Your assignment:
Look for "pink brick G9:I9" in the records below, then copy that line and every line after it, exactly and with nothing added.

Supplied records:
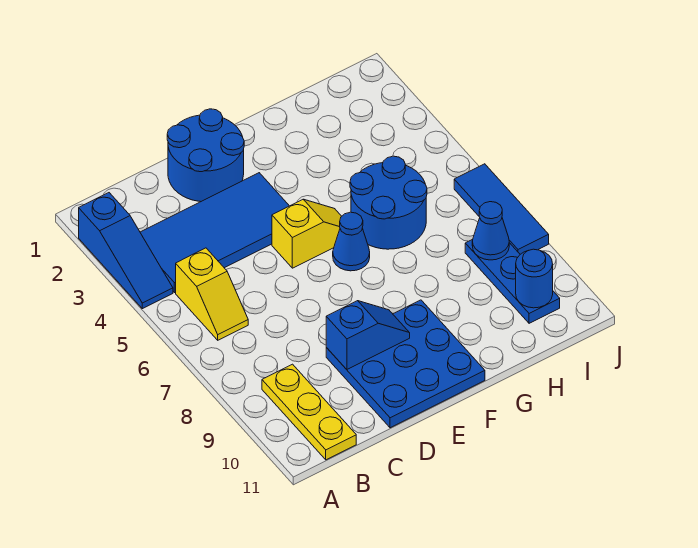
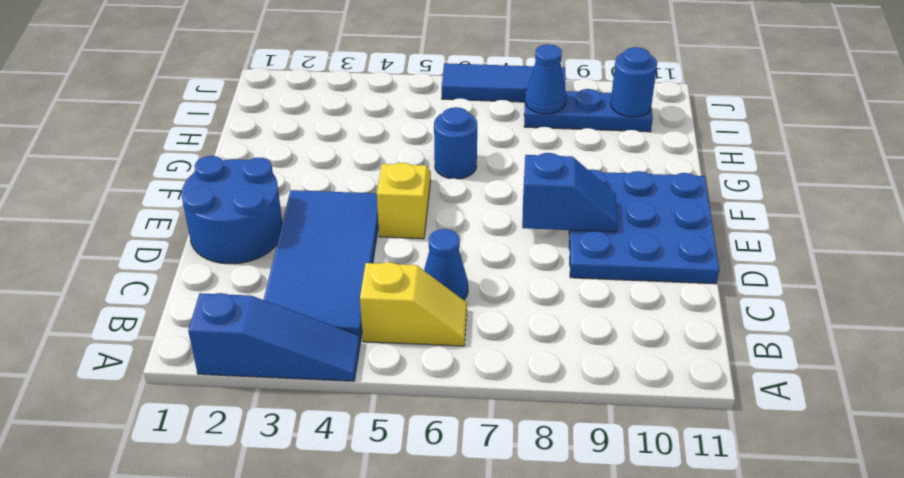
yellow plate B9:B11 level 1 -> none
blue slope D9:E9 level 2 top D -> blue slope E8:E9 level 2 top 8
blue cone F6 level 1 -> blue cone C6 level 1
blue round brick G5:H6 level 1 -> blue round brick G6 level 1

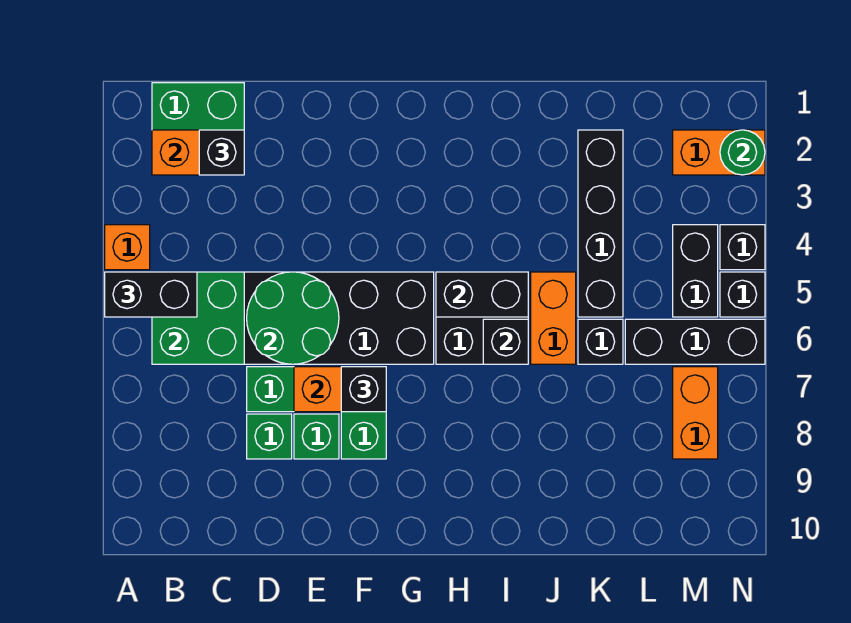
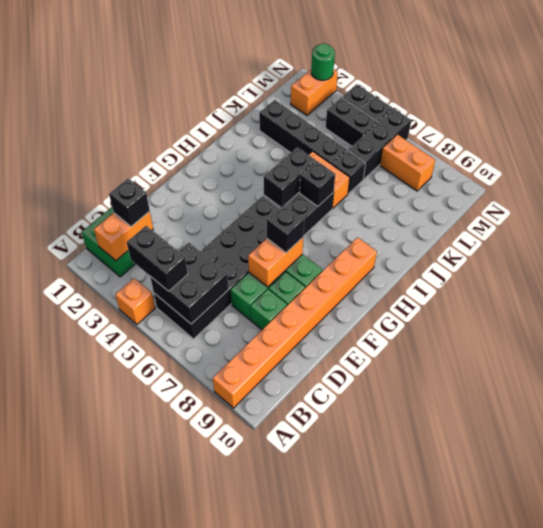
black brick A5:B5 level 3 -> black brick B4:B5 level 3
none -> orange brick A9:H9 level 1
green brick B5:C6 level 2 -> black brick B5:C6 level 2
green round brick D5:E6 level 2 -> none

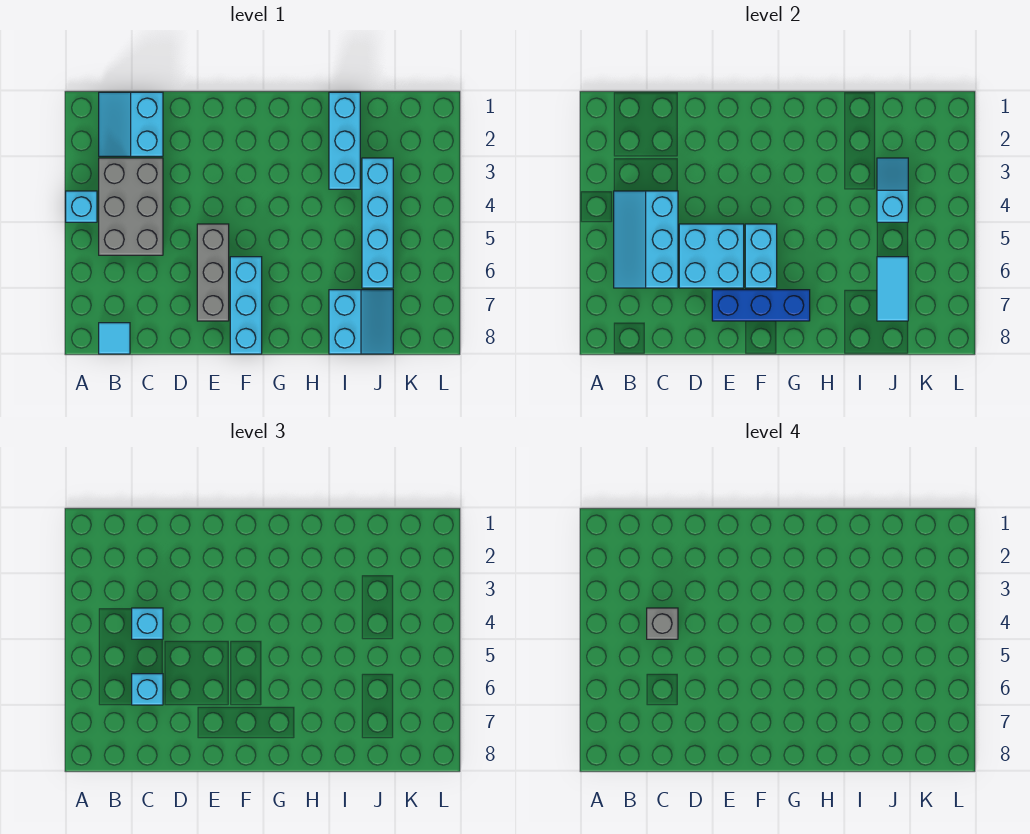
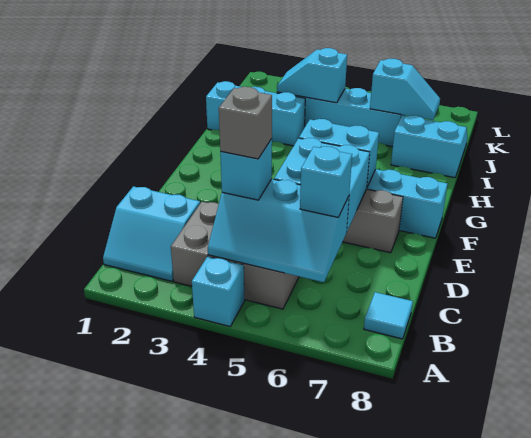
blue brick E7:G7 level 2 -> none
cyan tile J6:J7 level 2 -> cyan slope J6:J7 level 2 top 6

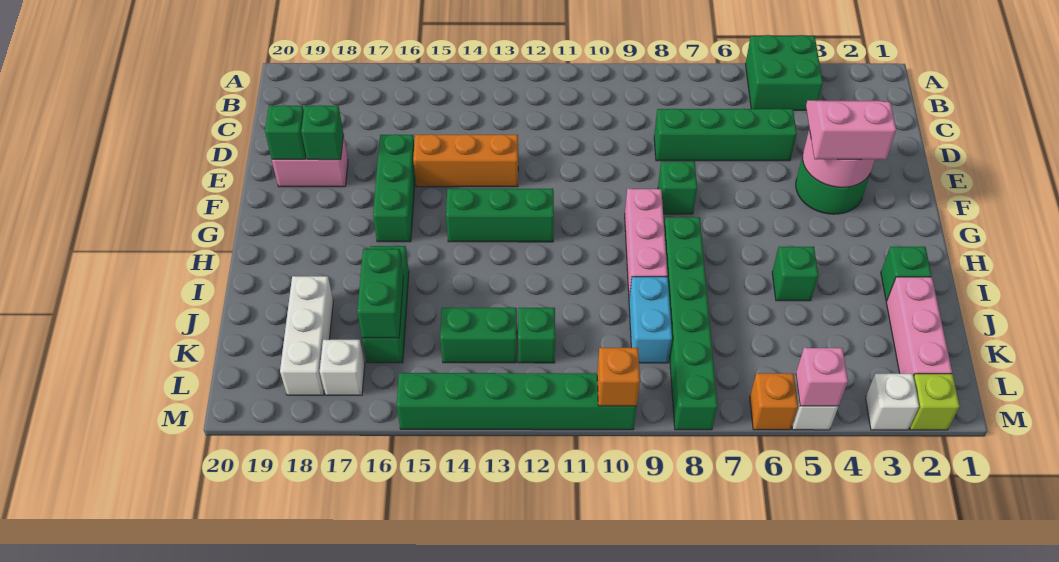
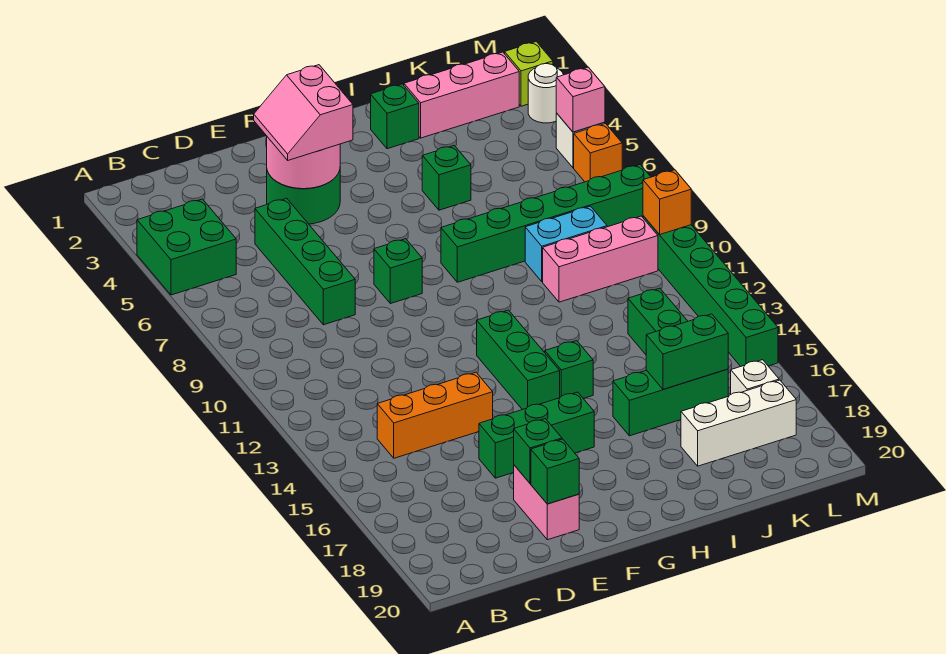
orange brick E13:E15 level 1 -> orange brick C14:E14 level 1
pink brick G9:I9 level 1 -> pink brick J10:L10 level 1
green brick K12 level 1 -> green brick H14 level 1
white brick M3 level 1 -> white round brick M3 level 1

Your solution:
pink brick G9:I9 level 1 -> pink brick J10:L10 level 1
green brick K12 level 1 -> green brick H14 level 1
white brick M3 level 1 -> white round brick M3 level 1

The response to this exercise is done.